== Segment start ==

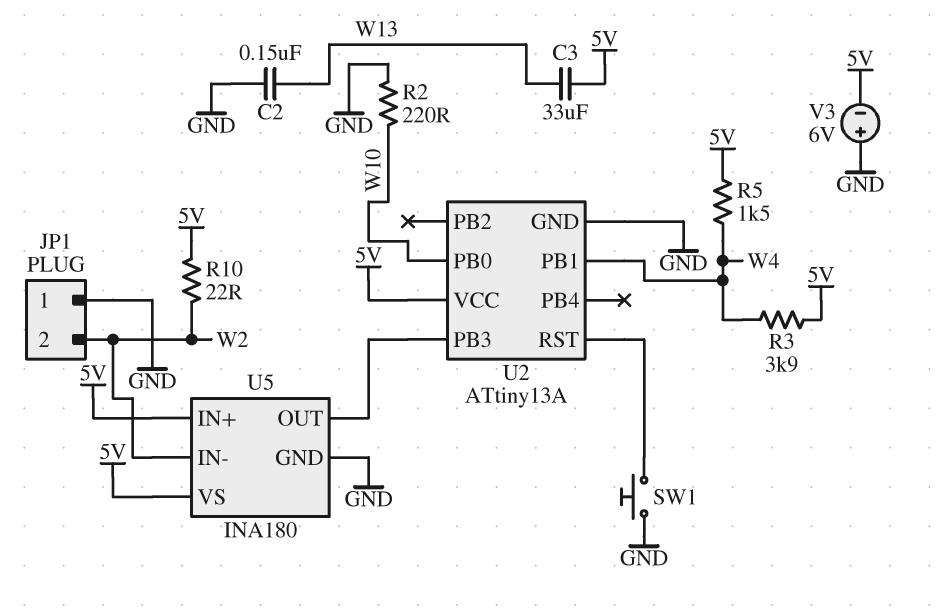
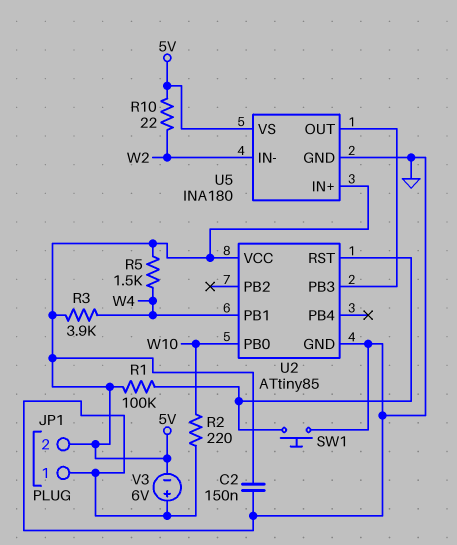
C2: 150nF (GND, W13) -> 150nF (5V, GND)
C3: 33uF (5V, W13) -> none
JP1 pin 2: W2 -> 5V
R1: none -> 100k (5V, U2/RST)
U2: ATtiny13A -> ATtiny85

== Segment end ==

• _Exercise aim_
When pictures appear among the entries, skip them and copy all remaining text precisely.

• _The answer_
C2: 150nF (GND, W13) -> 150nF (5V, GND)
C3: 33uF (5V, W13) -> none
JP1 pin 2: W2 -> 5V
R1: none -> 100k (5V, U2/RST)
U2: ATtiny13A -> ATtiny85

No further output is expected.